___ RECORDED DATA ___

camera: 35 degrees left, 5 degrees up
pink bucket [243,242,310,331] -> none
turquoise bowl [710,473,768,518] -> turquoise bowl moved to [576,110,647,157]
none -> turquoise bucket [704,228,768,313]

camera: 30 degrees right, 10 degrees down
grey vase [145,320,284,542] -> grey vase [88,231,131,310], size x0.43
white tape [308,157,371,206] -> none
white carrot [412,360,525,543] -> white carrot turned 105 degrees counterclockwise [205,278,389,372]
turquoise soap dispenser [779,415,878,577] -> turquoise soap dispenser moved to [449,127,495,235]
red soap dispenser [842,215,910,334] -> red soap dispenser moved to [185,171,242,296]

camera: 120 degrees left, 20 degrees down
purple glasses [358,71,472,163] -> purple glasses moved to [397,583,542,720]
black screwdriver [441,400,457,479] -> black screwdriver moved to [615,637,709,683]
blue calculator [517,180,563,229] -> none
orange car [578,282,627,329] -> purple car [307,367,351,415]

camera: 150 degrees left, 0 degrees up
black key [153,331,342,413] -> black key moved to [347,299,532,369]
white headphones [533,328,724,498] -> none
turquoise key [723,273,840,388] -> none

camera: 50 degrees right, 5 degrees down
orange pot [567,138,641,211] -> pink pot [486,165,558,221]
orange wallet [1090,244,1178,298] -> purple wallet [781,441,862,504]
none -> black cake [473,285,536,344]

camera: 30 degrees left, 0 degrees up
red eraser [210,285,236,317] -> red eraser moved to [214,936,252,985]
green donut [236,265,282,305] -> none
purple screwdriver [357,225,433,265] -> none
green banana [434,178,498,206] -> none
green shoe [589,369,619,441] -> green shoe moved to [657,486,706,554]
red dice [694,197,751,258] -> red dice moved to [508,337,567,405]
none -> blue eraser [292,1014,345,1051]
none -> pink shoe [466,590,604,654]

___

#### EXERCISE REQUIREMENTS
Scan the listing above for the line that has "green donut [236,265,282,305] -> none", then copy exactly from that line through the line that has "none -> blue eraser [292,1014,345,1051]".

#### SOLUTION FOR THIS EXERCISE
green donut [236,265,282,305] -> none
purple screwdriver [357,225,433,265] -> none
green banana [434,178,498,206] -> none
green shoe [589,369,619,441] -> green shoe moved to [657,486,706,554]
red dice [694,197,751,258] -> red dice moved to [508,337,567,405]
none -> blue eraser [292,1014,345,1051]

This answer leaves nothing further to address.